Segment Start: Source information

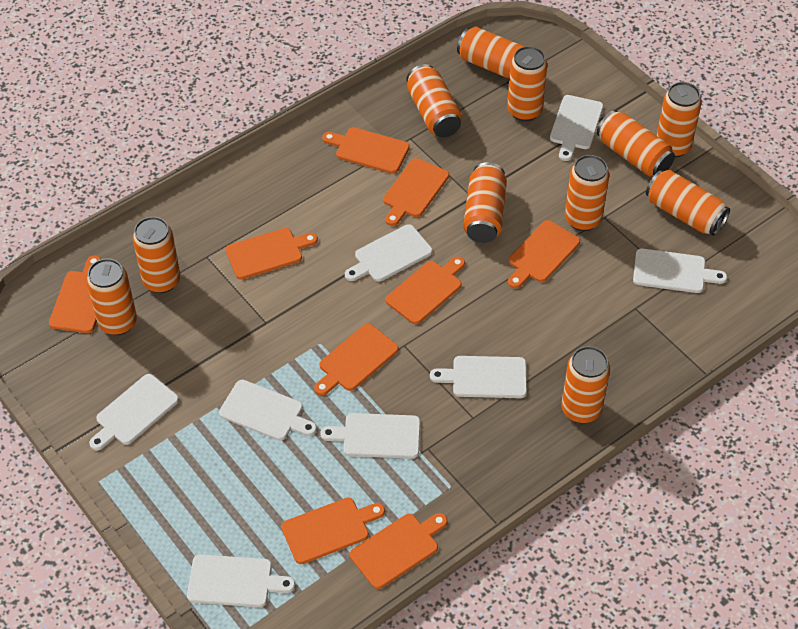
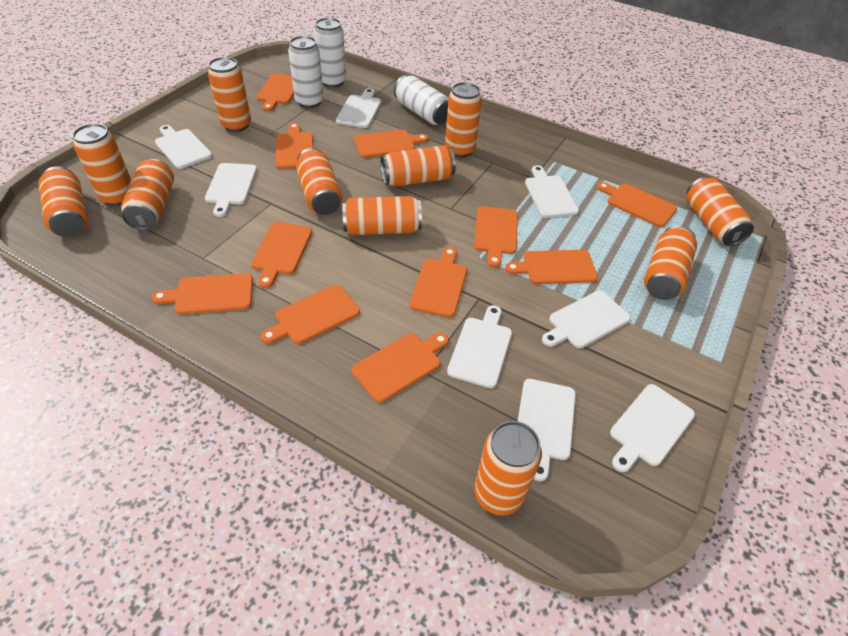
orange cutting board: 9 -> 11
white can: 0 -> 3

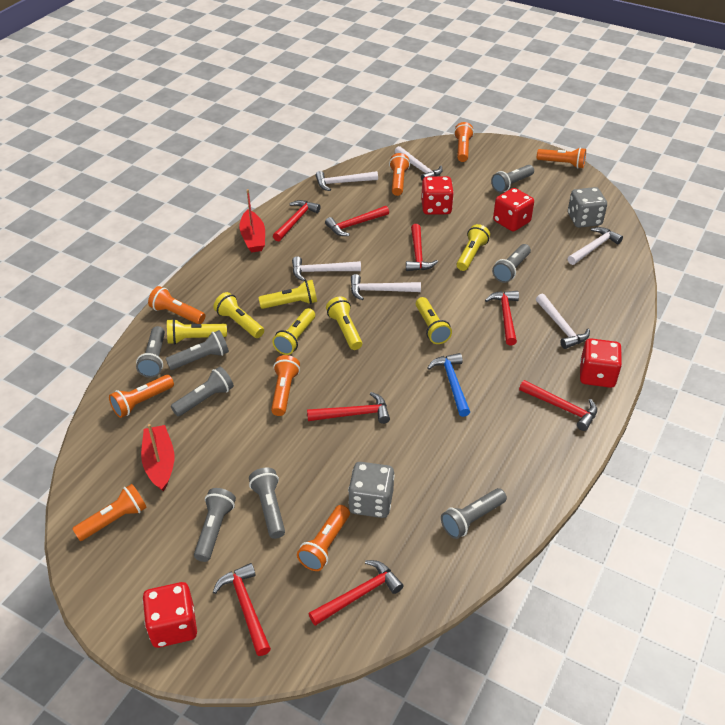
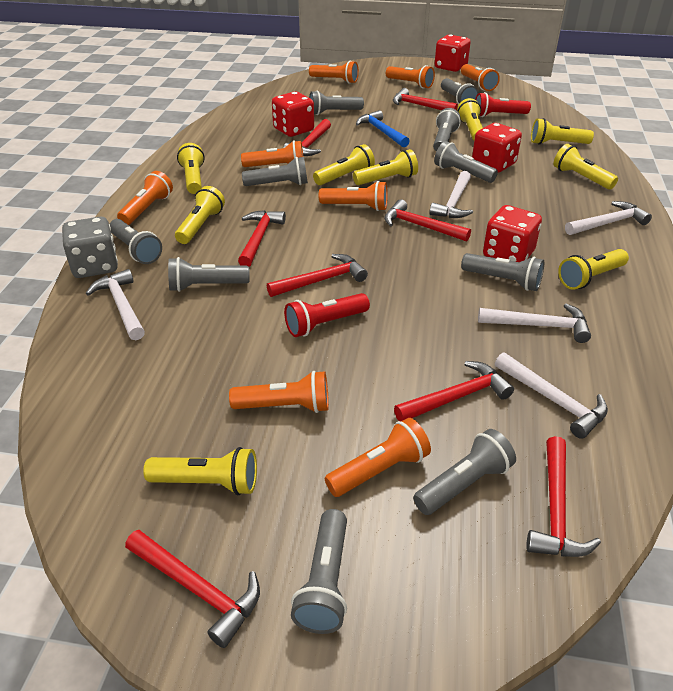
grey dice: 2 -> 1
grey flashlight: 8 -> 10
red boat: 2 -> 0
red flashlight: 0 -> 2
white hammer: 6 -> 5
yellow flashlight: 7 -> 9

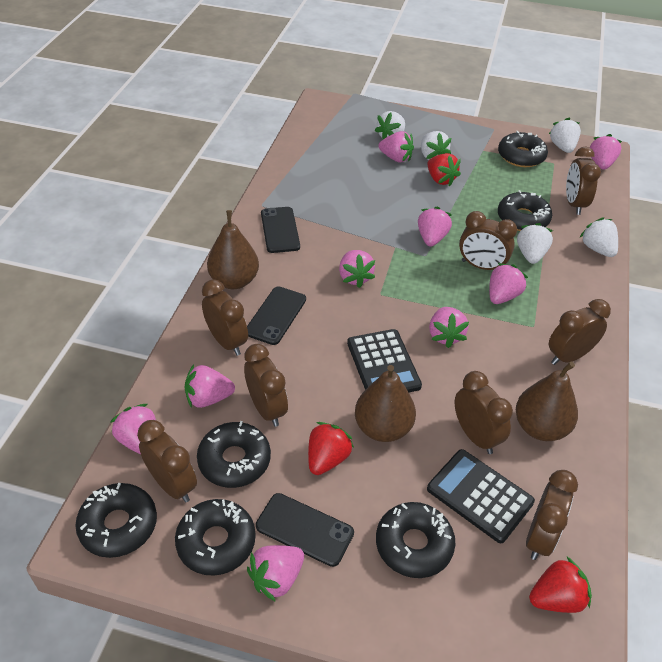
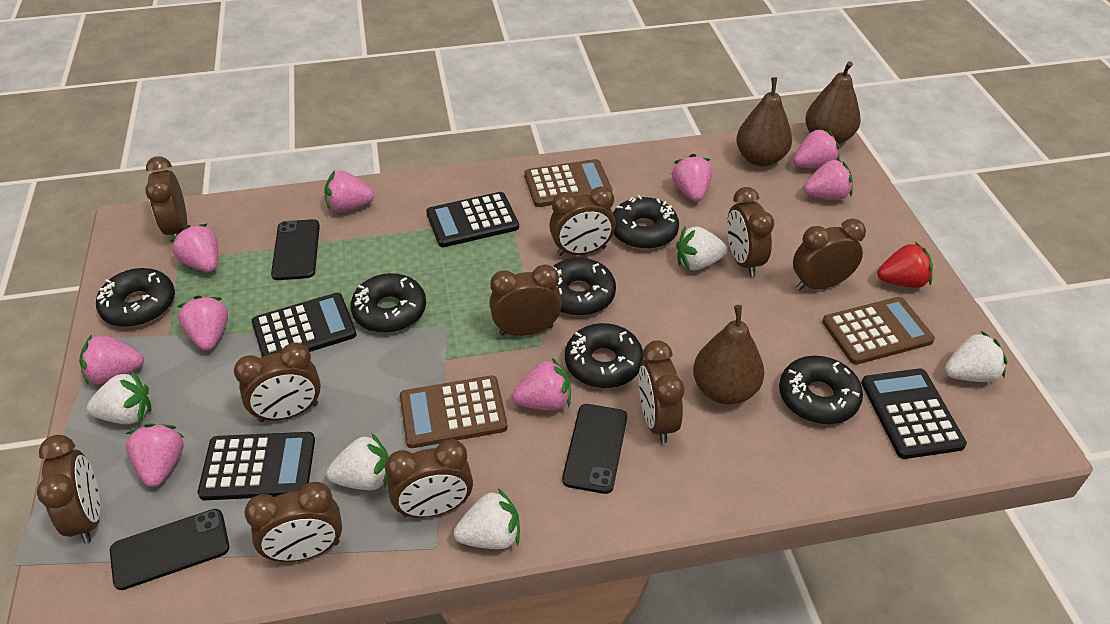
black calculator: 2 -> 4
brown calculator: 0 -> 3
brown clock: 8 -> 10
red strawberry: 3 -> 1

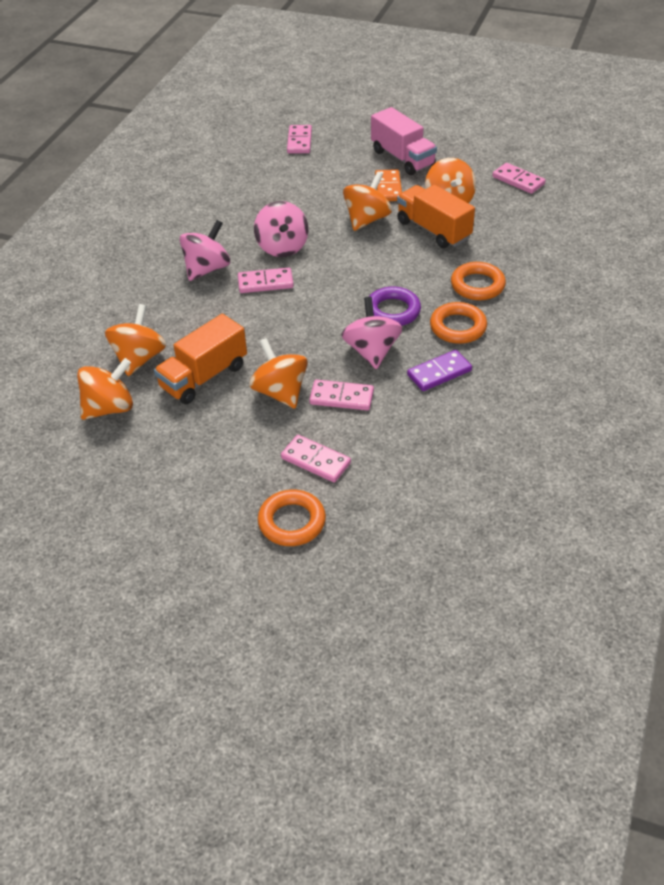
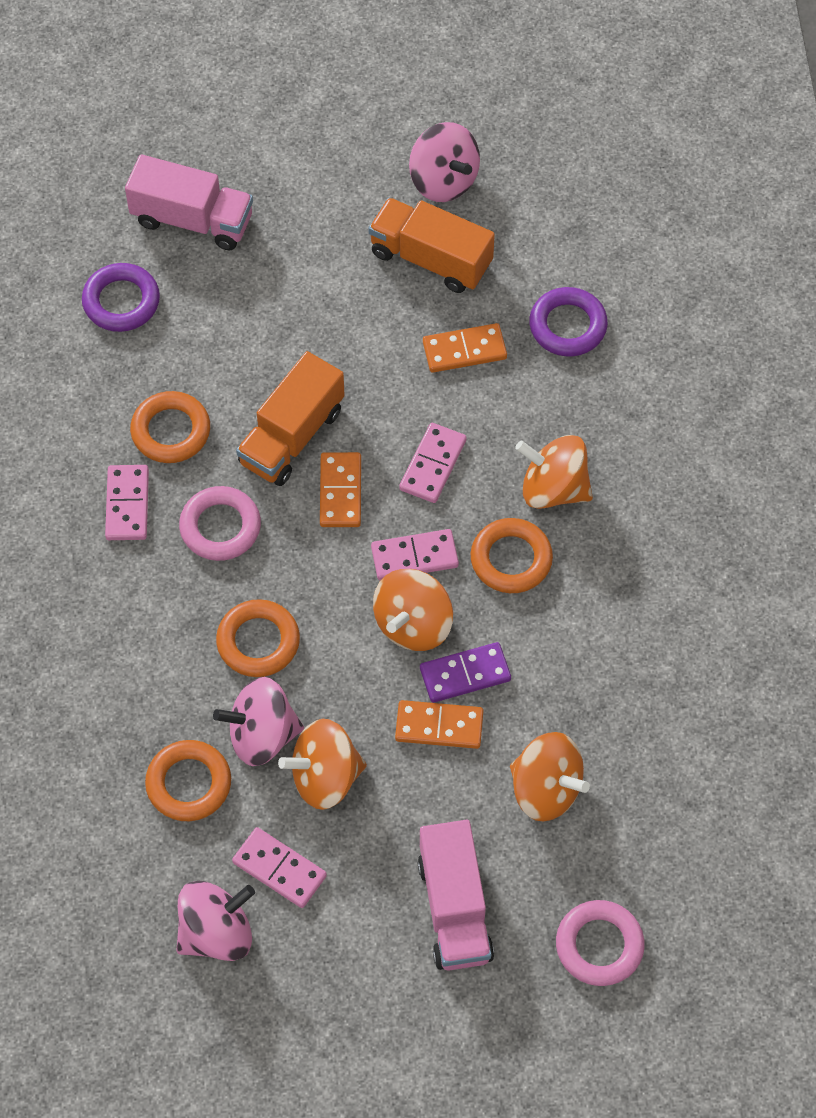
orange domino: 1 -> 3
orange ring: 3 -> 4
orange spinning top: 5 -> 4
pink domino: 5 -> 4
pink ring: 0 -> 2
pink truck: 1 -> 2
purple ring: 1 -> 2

Segment End: Source information

__What this task involves__. Before duplicating, set the pictures aside; then output exactly the lines from the one with "white can: 0 -> 3" through the end of the records, and only those.

__Solution to this problem__.
white can: 0 -> 3

grey dice: 2 -> 1
grey flashlight: 8 -> 10
red boat: 2 -> 0
red flashlight: 0 -> 2
white hammer: 6 -> 5
yellow flashlight: 7 -> 9

black calculator: 2 -> 4
brown calculator: 0 -> 3
brown clock: 8 -> 10
red strawberry: 3 -> 1

orange domino: 1 -> 3
orange ring: 3 -> 4
orange spinning top: 5 -> 4
pink domino: 5 -> 4
pink ring: 0 -> 2
pink truck: 1 -> 2
purple ring: 1 -> 2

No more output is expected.